• _Required work_:
Below are some records. Return exactly the lines from the one with "brown bowl: 5 -> 2" to the one with "grey bowling pin: 3 -> 2", and nothing else.

• _Data records_:
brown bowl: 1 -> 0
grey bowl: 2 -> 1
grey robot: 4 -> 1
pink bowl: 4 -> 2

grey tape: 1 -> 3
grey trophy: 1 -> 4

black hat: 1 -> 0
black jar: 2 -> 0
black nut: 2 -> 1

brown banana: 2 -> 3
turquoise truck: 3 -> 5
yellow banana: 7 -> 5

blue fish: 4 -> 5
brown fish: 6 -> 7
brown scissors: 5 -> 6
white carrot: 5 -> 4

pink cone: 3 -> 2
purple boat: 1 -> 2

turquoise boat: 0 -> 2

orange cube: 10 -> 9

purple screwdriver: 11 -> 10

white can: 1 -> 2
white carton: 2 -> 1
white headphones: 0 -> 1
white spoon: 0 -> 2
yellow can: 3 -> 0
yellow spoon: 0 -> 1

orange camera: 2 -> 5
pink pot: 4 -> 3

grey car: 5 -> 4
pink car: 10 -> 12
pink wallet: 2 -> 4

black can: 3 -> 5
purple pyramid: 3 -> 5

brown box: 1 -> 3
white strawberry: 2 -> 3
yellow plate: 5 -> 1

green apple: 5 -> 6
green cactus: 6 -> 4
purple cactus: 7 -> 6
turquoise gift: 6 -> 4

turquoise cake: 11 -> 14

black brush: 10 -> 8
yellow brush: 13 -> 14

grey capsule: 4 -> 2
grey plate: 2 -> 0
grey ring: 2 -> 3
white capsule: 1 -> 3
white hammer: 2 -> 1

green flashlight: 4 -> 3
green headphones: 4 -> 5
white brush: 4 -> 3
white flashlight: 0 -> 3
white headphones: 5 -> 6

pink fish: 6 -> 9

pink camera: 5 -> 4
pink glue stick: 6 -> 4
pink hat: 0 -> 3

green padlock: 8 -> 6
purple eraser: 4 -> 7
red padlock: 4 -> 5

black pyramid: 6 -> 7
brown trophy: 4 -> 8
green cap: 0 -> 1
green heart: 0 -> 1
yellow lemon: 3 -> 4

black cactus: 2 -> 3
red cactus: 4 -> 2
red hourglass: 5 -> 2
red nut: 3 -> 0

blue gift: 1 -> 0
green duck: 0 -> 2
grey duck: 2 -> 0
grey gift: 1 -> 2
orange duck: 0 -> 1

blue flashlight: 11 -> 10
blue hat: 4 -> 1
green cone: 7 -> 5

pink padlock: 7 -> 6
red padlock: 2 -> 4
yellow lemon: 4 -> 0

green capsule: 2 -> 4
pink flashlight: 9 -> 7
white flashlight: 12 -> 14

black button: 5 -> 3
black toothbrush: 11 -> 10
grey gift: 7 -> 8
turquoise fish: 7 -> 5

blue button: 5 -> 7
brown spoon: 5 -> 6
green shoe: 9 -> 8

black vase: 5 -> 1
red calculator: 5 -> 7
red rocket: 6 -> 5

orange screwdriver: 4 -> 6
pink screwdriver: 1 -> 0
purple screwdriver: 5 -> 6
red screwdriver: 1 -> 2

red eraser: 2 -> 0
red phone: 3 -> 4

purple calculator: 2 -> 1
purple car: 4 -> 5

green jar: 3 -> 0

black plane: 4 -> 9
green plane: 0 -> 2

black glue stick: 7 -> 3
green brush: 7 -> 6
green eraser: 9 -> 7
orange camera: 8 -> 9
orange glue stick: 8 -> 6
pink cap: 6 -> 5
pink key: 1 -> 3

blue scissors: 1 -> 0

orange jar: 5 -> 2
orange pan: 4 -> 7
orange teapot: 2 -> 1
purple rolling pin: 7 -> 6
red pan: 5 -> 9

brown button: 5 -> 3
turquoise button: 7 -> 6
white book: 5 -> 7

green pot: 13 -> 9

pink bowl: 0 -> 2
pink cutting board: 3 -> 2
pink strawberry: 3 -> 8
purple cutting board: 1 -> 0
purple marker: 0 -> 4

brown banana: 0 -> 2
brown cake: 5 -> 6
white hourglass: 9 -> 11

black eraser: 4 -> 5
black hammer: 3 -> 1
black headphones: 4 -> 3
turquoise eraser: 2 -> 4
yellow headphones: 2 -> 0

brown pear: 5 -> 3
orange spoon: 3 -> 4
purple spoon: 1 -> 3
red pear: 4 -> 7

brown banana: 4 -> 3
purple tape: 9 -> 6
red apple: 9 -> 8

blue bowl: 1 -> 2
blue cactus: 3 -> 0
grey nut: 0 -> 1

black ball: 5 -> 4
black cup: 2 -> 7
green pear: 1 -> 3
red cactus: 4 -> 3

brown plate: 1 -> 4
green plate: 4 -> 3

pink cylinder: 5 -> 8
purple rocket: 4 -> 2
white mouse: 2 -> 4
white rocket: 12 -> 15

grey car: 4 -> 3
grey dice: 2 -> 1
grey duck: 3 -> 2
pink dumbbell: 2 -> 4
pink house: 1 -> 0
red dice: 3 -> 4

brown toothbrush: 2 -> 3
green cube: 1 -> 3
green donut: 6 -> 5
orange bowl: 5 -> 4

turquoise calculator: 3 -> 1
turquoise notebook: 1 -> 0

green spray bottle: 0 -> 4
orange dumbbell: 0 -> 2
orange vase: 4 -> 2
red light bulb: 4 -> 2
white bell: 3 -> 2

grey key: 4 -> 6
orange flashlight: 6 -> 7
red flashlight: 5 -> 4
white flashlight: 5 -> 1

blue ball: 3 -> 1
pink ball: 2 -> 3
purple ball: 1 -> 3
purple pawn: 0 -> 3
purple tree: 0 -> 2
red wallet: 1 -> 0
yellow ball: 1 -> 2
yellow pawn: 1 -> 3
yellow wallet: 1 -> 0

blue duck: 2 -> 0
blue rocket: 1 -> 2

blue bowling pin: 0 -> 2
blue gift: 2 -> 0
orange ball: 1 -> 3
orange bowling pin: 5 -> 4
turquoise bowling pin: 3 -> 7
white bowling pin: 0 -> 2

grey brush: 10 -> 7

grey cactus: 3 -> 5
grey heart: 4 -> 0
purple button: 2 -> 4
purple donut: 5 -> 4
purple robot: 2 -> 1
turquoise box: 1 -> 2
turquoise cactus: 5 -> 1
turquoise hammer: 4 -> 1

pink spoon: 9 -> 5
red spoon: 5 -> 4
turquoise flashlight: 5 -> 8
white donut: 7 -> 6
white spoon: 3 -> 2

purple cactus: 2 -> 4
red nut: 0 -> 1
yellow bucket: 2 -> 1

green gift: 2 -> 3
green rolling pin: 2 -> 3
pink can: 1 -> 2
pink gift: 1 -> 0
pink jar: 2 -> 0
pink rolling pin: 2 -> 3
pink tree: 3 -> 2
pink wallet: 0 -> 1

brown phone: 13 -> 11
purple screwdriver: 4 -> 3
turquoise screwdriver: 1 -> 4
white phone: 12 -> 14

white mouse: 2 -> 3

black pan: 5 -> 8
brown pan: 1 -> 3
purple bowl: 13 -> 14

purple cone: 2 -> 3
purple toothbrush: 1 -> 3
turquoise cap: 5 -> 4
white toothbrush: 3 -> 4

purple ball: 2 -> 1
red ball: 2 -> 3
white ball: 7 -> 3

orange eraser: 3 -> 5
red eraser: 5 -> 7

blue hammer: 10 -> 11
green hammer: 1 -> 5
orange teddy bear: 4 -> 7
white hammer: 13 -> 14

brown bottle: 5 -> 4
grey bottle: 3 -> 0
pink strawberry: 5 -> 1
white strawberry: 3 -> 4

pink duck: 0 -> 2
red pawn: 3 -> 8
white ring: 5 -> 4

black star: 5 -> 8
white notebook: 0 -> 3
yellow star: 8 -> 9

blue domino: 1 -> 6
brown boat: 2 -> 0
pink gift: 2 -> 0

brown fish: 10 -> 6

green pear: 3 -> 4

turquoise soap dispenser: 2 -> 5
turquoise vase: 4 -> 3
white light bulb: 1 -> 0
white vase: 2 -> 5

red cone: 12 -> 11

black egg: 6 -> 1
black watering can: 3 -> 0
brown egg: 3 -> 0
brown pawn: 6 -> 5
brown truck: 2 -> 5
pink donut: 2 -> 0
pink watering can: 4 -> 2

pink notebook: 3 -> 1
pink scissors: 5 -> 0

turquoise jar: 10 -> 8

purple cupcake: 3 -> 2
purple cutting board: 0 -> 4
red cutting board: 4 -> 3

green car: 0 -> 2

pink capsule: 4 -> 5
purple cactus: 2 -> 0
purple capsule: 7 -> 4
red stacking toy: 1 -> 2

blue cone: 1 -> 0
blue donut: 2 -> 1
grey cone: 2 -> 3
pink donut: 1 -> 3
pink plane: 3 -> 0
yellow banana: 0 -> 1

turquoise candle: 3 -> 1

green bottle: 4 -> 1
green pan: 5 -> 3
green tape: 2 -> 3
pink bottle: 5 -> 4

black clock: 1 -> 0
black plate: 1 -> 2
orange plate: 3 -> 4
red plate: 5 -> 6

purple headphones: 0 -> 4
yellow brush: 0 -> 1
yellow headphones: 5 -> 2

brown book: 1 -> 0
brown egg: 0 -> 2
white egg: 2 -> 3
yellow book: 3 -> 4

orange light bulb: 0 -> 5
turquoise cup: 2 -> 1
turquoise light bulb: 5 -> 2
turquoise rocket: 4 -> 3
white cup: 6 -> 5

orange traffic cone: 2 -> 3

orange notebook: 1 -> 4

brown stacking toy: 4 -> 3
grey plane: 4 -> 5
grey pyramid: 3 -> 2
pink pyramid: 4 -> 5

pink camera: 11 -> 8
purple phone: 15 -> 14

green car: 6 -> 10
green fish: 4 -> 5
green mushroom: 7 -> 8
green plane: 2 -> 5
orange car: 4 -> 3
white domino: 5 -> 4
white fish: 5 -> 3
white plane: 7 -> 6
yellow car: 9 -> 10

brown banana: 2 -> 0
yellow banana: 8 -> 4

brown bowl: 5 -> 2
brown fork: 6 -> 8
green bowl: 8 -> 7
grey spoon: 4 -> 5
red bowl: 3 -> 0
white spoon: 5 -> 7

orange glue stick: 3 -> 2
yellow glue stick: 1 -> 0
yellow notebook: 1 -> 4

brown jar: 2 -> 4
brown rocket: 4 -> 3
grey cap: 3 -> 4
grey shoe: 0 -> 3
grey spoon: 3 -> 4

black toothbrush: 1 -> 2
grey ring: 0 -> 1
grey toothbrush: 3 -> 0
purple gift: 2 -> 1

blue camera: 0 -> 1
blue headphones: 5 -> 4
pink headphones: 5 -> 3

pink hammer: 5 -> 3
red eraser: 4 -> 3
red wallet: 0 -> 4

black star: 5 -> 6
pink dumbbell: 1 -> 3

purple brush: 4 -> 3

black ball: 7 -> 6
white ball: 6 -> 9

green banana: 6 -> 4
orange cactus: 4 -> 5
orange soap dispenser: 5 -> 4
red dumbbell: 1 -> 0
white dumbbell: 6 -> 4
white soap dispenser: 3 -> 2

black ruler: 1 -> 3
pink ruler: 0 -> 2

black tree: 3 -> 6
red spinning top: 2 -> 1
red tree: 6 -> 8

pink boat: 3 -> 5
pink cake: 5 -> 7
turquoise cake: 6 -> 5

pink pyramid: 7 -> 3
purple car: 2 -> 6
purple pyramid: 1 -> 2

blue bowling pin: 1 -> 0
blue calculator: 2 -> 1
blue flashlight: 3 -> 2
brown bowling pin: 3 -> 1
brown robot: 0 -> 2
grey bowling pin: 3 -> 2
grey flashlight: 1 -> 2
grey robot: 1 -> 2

• _Expected answer_:
brown bowl: 5 -> 2
brown fork: 6 -> 8
green bowl: 8 -> 7
grey spoon: 4 -> 5
red bowl: 3 -> 0
white spoon: 5 -> 7

orange glue stick: 3 -> 2
yellow glue stick: 1 -> 0
yellow notebook: 1 -> 4

brown jar: 2 -> 4
brown rocket: 4 -> 3
grey cap: 3 -> 4
grey shoe: 0 -> 3
grey spoon: 3 -> 4

black toothbrush: 1 -> 2
grey ring: 0 -> 1
grey toothbrush: 3 -> 0
purple gift: 2 -> 1

blue camera: 0 -> 1
blue headphones: 5 -> 4
pink headphones: 5 -> 3

pink hammer: 5 -> 3
red eraser: 4 -> 3
red wallet: 0 -> 4

black star: 5 -> 6
pink dumbbell: 1 -> 3

purple brush: 4 -> 3

black ball: 7 -> 6
white ball: 6 -> 9

green banana: 6 -> 4
orange cactus: 4 -> 5
orange soap dispenser: 5 -> 4
red dumbbell: 1 -> 0
white dumbbell: 6 -> 4
white soap dispenser: 3 -> 2

black ruler: 1 -> 3
pink ruler: 0 -> 2

black tree: 3 -> 6
red spinning top: 2 -> 1
red tree: 6 -> 8

pink boat: 3 -> 5
pink cake: 5 -> 7
turquoise cake: 6 -> 5

pink pyramid: 7 -> 3
purple car: 2 -> 6
purple pyramid: 1 -> 2

blue bowling pin: 1 -> 0
blue calculator: 2 -> 1
blue flashlight: 3 -> 2
brown bowling pin: 3 -> 1
brown robot: 0 -> 2
grey bowling pin: 3 -> 2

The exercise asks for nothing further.